## WHAT YOU NEED TO DO
Set out the entries below, from the first line through the line containing "black trapezoid: rotated", as a Markdown table with the columns Row and Entry line. Number each line and leave out any blank lines.

## EXTRACTED RECORDS
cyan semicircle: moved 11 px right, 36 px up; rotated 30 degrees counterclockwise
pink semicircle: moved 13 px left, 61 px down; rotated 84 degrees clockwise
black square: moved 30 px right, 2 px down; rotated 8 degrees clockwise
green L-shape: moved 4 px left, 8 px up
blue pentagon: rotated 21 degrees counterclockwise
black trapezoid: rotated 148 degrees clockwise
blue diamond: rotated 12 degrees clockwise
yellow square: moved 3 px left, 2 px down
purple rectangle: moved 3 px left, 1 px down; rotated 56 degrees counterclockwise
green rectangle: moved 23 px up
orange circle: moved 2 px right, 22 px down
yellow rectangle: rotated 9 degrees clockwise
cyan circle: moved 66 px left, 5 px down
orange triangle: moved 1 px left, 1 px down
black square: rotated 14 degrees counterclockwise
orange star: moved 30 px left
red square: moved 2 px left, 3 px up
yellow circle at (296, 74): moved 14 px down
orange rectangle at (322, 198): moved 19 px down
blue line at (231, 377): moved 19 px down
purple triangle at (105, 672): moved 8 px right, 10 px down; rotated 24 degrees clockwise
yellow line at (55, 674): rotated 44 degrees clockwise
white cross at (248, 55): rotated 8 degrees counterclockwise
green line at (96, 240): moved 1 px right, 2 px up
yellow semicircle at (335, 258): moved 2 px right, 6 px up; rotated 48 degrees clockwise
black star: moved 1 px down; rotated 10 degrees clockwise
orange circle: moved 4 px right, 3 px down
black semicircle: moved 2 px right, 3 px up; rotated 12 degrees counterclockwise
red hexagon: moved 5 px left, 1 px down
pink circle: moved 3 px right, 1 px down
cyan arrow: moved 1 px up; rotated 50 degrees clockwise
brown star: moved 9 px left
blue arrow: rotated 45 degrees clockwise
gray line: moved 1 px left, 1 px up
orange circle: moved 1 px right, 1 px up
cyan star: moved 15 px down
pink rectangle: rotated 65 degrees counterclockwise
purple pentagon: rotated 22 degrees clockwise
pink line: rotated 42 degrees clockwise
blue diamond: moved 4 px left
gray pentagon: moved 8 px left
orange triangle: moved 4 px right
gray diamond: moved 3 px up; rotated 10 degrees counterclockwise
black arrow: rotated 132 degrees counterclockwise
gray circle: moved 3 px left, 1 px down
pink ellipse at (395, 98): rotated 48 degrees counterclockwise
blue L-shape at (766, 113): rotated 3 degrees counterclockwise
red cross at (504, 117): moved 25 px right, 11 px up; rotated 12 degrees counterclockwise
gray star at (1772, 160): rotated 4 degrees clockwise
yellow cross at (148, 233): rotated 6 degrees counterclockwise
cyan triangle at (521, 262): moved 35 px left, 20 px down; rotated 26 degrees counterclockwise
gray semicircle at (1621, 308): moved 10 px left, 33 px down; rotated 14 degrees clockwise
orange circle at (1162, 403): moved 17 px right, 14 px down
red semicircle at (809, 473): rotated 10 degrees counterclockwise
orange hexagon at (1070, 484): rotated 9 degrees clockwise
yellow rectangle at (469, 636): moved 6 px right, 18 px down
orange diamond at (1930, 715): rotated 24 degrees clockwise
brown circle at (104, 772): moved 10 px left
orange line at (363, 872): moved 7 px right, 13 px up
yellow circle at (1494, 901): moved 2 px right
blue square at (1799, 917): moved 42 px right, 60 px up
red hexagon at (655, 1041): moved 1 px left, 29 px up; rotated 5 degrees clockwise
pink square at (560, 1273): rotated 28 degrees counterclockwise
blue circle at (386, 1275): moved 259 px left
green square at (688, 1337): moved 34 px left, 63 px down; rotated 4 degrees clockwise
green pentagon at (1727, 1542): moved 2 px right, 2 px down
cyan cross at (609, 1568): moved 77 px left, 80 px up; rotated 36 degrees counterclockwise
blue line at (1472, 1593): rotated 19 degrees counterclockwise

## RESULT OF THE TASK
| Row | Entry line |
|---|---|
| 1 | cyan semicircle: moved 11 px right, 36 px up; rotated 30 degrees counterclockwise |
| 2 | pink semicircle: moved 13 px left, 61 px down; rotated 84 degrees clockwise |
| 3 | black square: moved 30 px right, 2 px down; rotated 8 degrees clockwise |
| 4 | green L-shape: moved 4 px left, 8 px up |
| 5 | blue pentagon: rotated 21 degrees counterclockwise |
| 6 | black trapezoid: rotated 148 degrees clockwise |